Wähle aus den Zeilen unten jede Textzeile aus, in der die Zeichenfolge „kern“ vorkommt, und gib diese Textzeilen unverändert wieder. Dabei zählt die Groß- und Kleinschreibung.

:::

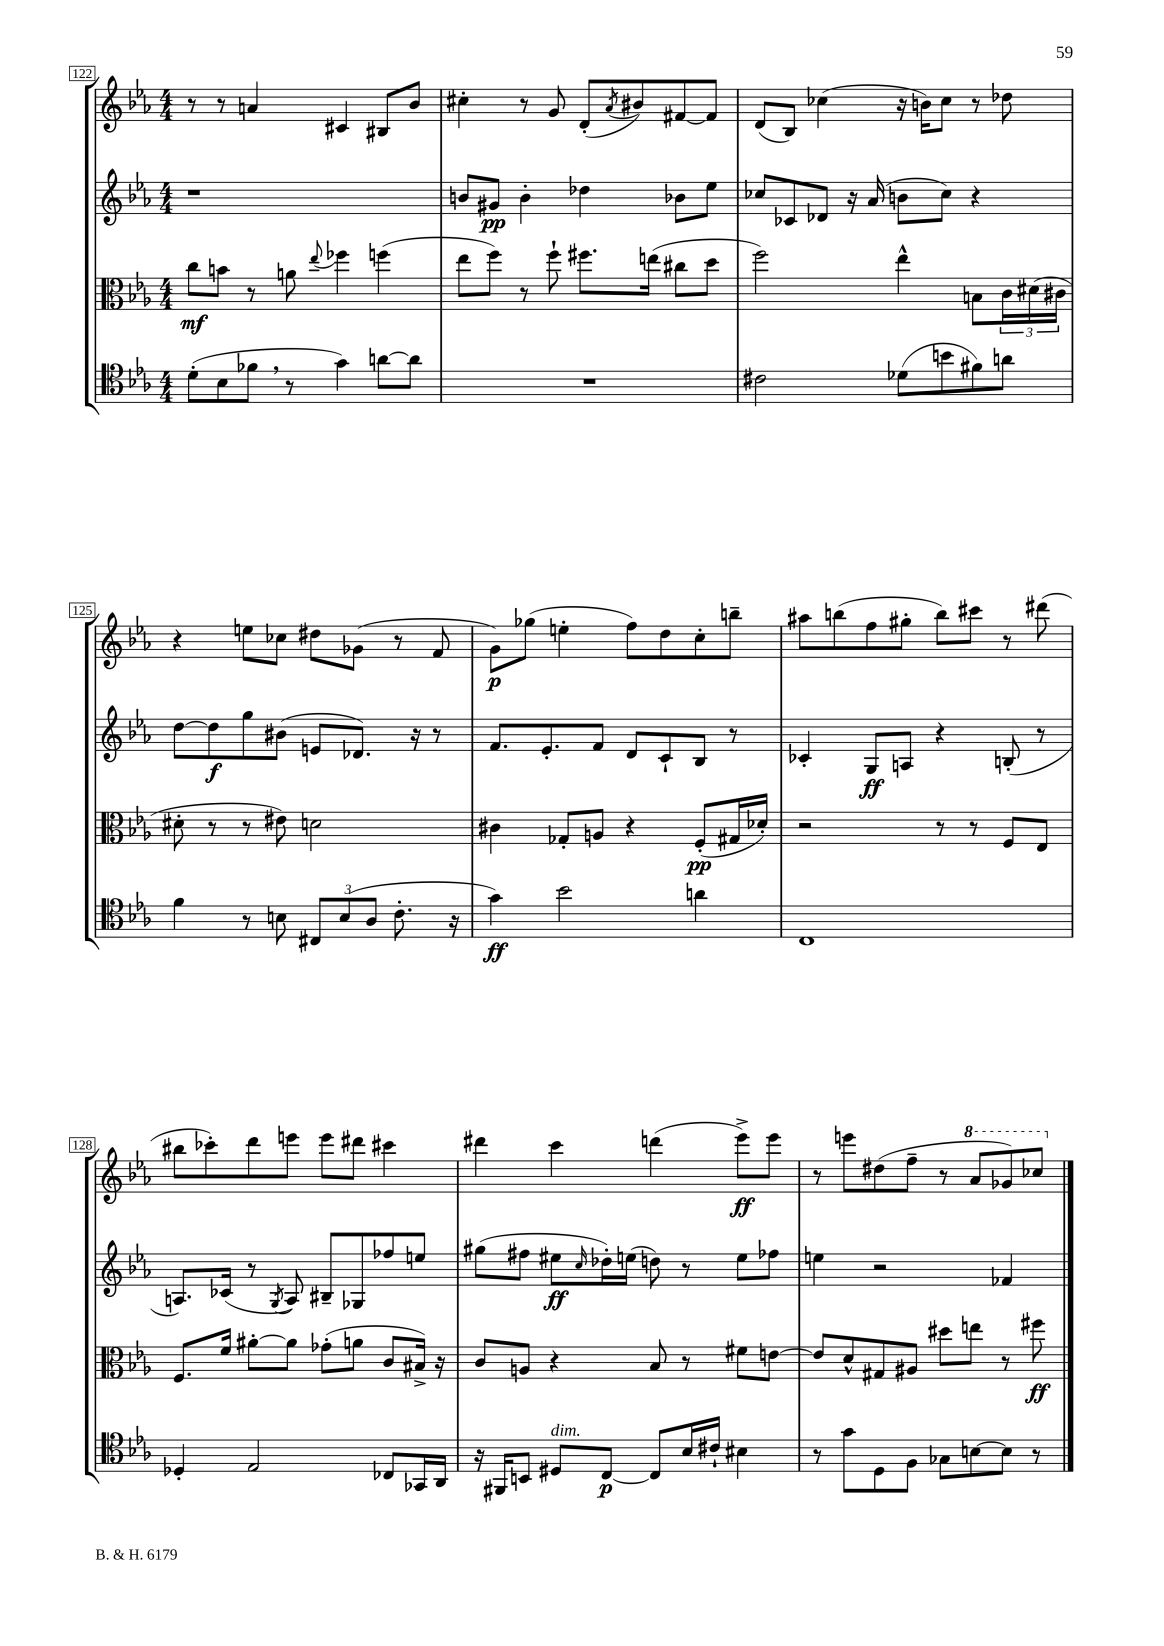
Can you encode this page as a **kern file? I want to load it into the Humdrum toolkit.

**kern	**dynam	**kern	**dynam	**kern	**dynam	**kern	**dynam
*part4	*part4	*part3	*part3	*part2	*part2	*part1	*part1
*staff4	*staff4	*staff3	*staff3	*staff2	*staff2	*staff1	*staff1
*clefC4	*	*clefC3	*	*clefG2	*	*clefG2	*
*k[b-e-a-]	*	*k[b-e-a-]	*	*k[b-e-a-]	*	*k[b-e-a-]	*
*M4/4	*	*M4/4	*	*M4/4	*	*M4/4	*
=122	=122	=122	=122	=122	=122	=122	=122
(8d'\L	.	8cc\L	mf	1r	.	8r	.
8B-\	.	8bn\J	.	.	.	8r	.
8f-X,\J	.	8r	.	.	.	4an/	.
8r	.	8an\	.	.	.	.	.
.	.	8qqee-/	.	.	.	.	.
4g\)	.	4ff-X\	.	.	.	4c#X/	.
[8an\L	.	(4ffn\	.	.	.	8B#X/L	.
8a\J]	.	.	.	.	.	8b-/J	.
=123	=123	=123	=123	=123	=123	=123	=123
1r	.	8ee-\L	.	8bn/L	.	4cc#X'\	.
.	.	8ff\J)	.	8g#X/J	pp	.	.
.	.	8r	.	4b'\	.	8r	.
.	.	8ff`\	.	.	.	8g/	.
.	.	8.ff#X\L	.	4dd-X\	.	(8d'/L	.
.	.	.	.	.	.	8qa-/	.
.	.	.	.	.	.	8b#X/)	.
.	.	(16een\Jk	.	.	.	.	.
.	.	8cc#X\L	.	8b-X\L	.	[8f#X/	.
.	.	8dd\J	.	8ee-\J	.	8f#/J]	.
=124	=124	=124	=124	=124	=124	=124	=124
2c#X\	.	2ff\)	.	8cc-X/L	.	(8d/L	.
.	.	.	.	8c-X/	.	8B-/J)	.
.	.	.	.	8d-X/J	.	(4cc-X\	.
.	.	.	.	16r	.	.	.
.	.	.	.	(16a-/	.	.	.
(8d-X\L	.	4ee-^^\	.	8bn\L	.	16r	.
.	.	.	.	.	.	16bn\KL)	.
8bn\	.	.	.	8cc-\J)	.	8cc-\J	.
8f#X\)	.	8Bn\L	.	4r	.	8r	.
8an\J	.	24c\L	.	.	.	8dd-X\	.
.	.	(24d#X\	.	.	.	.	.
.	.	24c#X\JJ	.	.	.	.	.
!!LO:LB:g=z
=125	=125	=125	=125	=125	=125	=125	=125
4f\	.	8d#X'\	.	[8dd\L	.	4r	.
.	.	8r	.	8dd\]	f	.	.
8r	.	8r	.	8gg\	.	8een\L	.
8Bn\	.	8e#X\)	.	(8b#X\J	.	8cc-X\J	.
12C#X/L	.	2dn\	.	8en/L	.	8dd#X\L	.
(12B/	.	.	.	.	.	.	.
.	.	.	.	8.d-X/J)	.	(8g-X\J	.
12A-/J	.	.	.	.	.	.	.
8.c'\	.	.	.	.	.	8r	.
.	.	.	.	16r	.	.	.
.	.	.	.	8r	.	8f/	.
16r	.	.	.	.	.	.	.
=126	=126	=126	=126	=126	=126	=126	=126
4g\)	ff	4c#X\	.	8.f/L	.	8g\L)	p
.	.	.	.	.	.	(8gg-X\J	.
.	.	.	.	8.e-'/	.	.	.
2b-\	.	8G-X'/L	.	.	.	4een'\	.
.	.	8An/J	.	8f/J	.	.	.
.	.	4r	.	8d/L	.	8ff\L)	.
.	.	.	.	8c`/	.	8dd\	.
4an\	.	(8F'/L	pp	8B-/J	.	8cc'\	.
.	.	16G#X/L	.	8r	.	8bbn~\J	.
.	.	16d-X'/JJ)	.	.	.	.	.
=127	=127	=127	=127	=127	=127	=127	=127
1C	.	2r	.	4c-X'/	.	8aa#X\L	.
.	.	.	.	.	.	(8bbn\	.
.	.	.	.	8G/L	ff	8ff\	.
.	.	.	.	8An/J	.	8gg#X'\J	.
.	.	8r	.	4r	.	8bb\L)	.
.	.	8r	.	.	.	8ccc#X\J	.
.	.	8F/L	.	(8Bn'/	.	8r	.
.	.	8E-/J	.	8r	.	(8ddd#X\	.
!!LO:LB:g=z
=128	=128	=128	=128	=128	=128	=128	=128
4D-X'/	.	8.F/L	.	8.An/L)	.	8bb#X\L	.
.	.	.	.	.	.	8ccc-X'\)	.
.	.	16f/Jk	.	(16c-X/Jk	.	.	.
2E-/	.	[8a#X'\L	.	8r	.	8ddd\	.
.	.	.	.	8qG/	.	.	.
.	.	8a#\J]	.	8A/)	.	8eeen\J	.
.	.	(8g-X'\L	.	8B#X~/L	.	8eee\L	.
.	.	8an\J	.	8G-X/	.	8ddd#X\J	.
8C-X/L	.	8c/L	.	8ff-X/	.	4ccc#X\	.
16GG-X/L	.	16B#X^/Jk)	.	8een/J	.	.	.
16AA-/JJ	.	16r	.	.	.	.	.
=129	=129	=129	=129	=129	=129	=129	=129
16r	.	8c/L	.	(8gg#X\L	.	4ddd#X\	.
16FF#X/KL	.	.	.	.	.	.	.
8BBn/J	.	8An/J	.	8ff#X\J	.	.	.
!LO:TX:a:i:t=dim.	!	!	!	!	!	!	!
8D#X/L	.	4r	.	8ee#X\L	ff	4ccc\	.
.	.	.	.	16qqcc/	.	.	.
[8C/J	p	.	.	16dd-X'\L)	.	.	.
.	.	.	.	(16een\JJ	.	.	.
8C/L]	.	8B-/	.	8ddn\)	.	(4dddn\	.
16B-/L	.	8r	.	8r	.	.	.
16c#X`/JJ	.	.	.	.	.	.	.
4B#X\	.	8f#X\L	.	8ee\L	.	8eee-^\L)	ff
.	.	[8en\J	.	8ff-X\J	.	8eee-\J	.
=130	=130	=130	=130	=130	=130	=130	=130
8r	.	8e/L]	.	4een\	.	8r	.
8g\L	.	8d^^/	.	.	.	8eeen\L	.
8D\	.	8G#X/	.	2r	.	(8dd#X\	.
8F\J	.	8A#X/J	.	.	.	8ff~\J	.
8G-X\L	.	8dd#X\L	.	.	.	8r	.
*	*	*	*	*	*	*8va	*
[8Bn\	.	8een\J	.	.	.	8aa-/L	.
8B\J]	.	8r	.	4f-X/	.	8gg-X/)	.
8r	.	8ff#X\	ff	.	.	8ccc-X/J	.
*	*	*	*	*	*	*X8va	*
==	==	==	==	==	==	==	==
*-	*-	*-	*-	*-	*-	*-	*-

:::

[LÖSUNG DER AUFGABE]
Can you encode this page as a **kern file? I want to load it into the Humdrum toolkit.
**kern	**dynam	**kern	**dynam	**kern	**dynam	**kern	**dynam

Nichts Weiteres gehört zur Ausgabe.